Write out an exact copy of the line with "(735, 349) = (328, 526): orange" and of each line after it, through the end of the records below.

## Provided material:
---+---

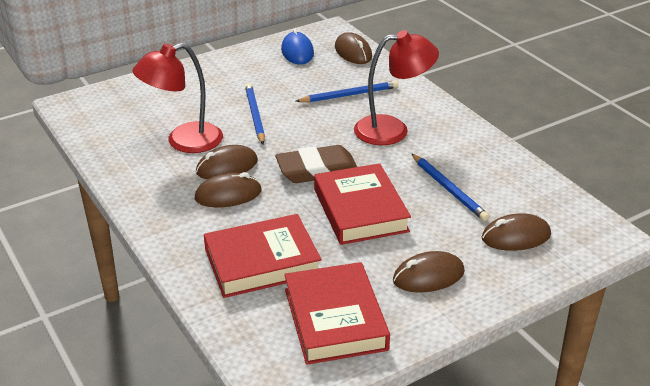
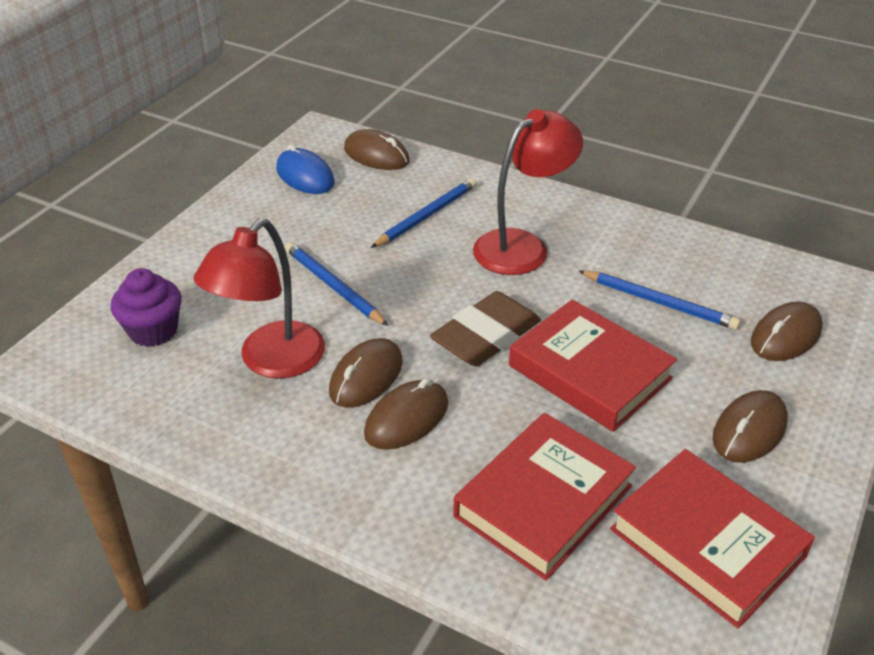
camera: 30 degrees left, 5 degrees up
(137, 106) = (153, 331): none -> purple cupcake

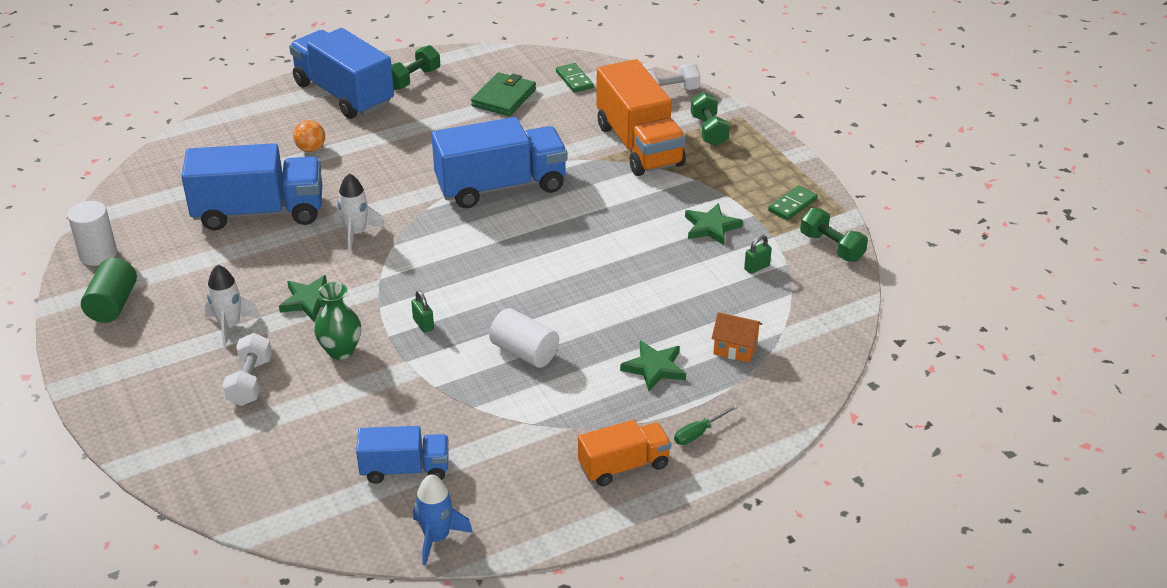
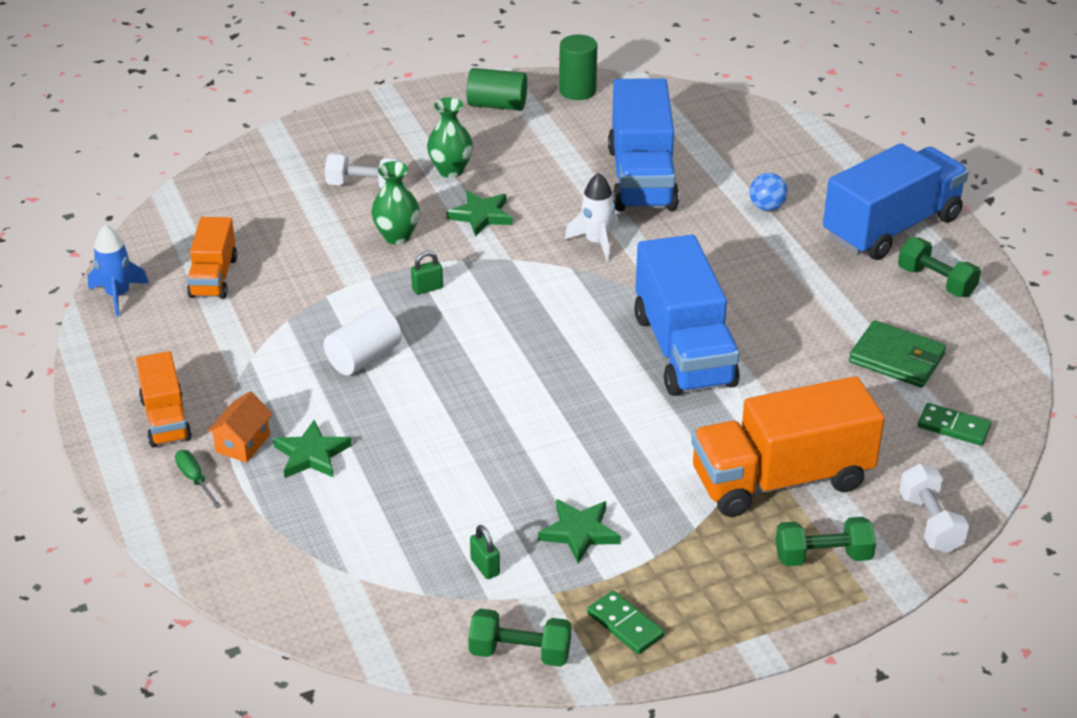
camera: 95 degrees right, 0 degrees up
(98, 254) = (577, 91): white cylinder -> green cylinder
(230, 326) = (450, 170): white rocket -> green vase
(311, 149) = (767, 207): orange ball -> blue ball
(405, 469) = (213, 277): blue truck -> orange truck
(574, 80) = (953, 427): green domino -> green domino turned 45 degrees clockwise
(735, 349) = (328, 526): orange house -> orange house (242, 443)
(831, 247) = (520, 653): green dumbbell -> green dumbbell turned 45 degrees clockwise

---+---

## Answer to the exercise:
(735, 349) = (328, 526): orange house -> orange house (242, 443)
(831, 247) = (520, 653): green dumbbell -> green dumbbell turned 45 degrees clockwise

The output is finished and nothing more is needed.